Task description :: Wherever a line of the records contains "traffic", copy that line.

(Object inventory comparisons)
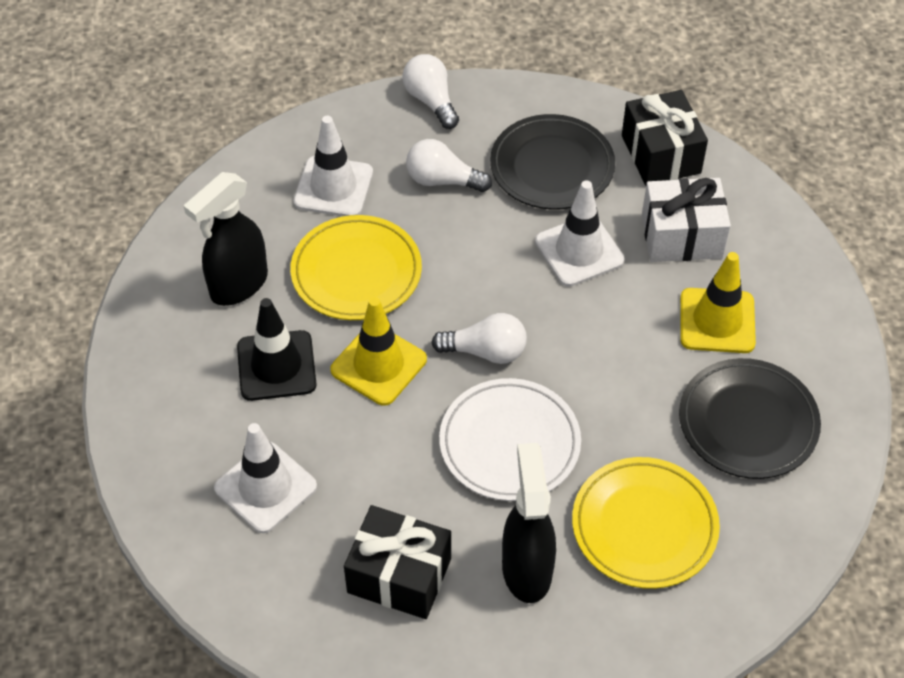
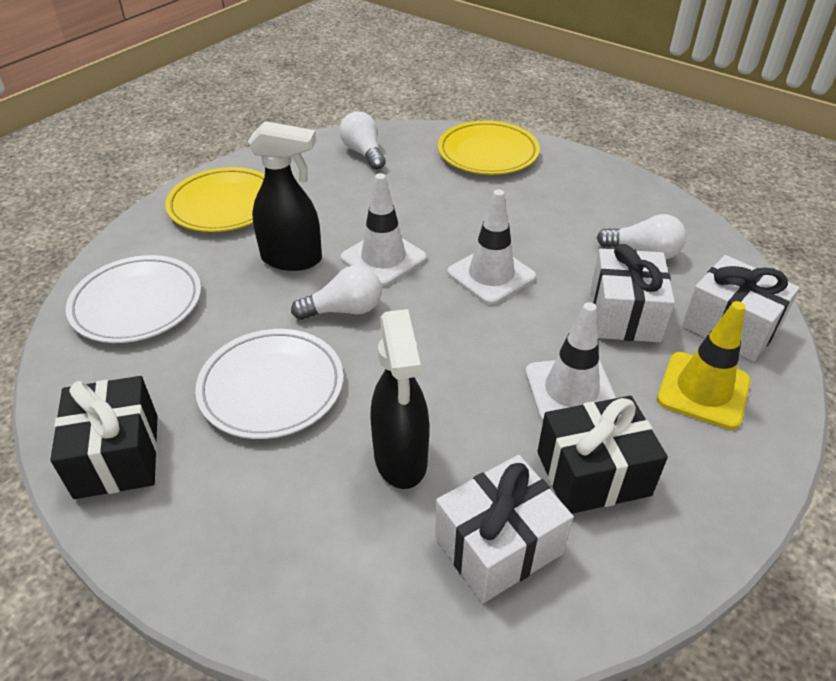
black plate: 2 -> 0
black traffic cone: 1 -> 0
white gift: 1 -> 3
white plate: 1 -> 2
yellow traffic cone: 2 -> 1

The answer ::
black traffic cone: 1 -> 0
yellow traffic cone: 2 -> 1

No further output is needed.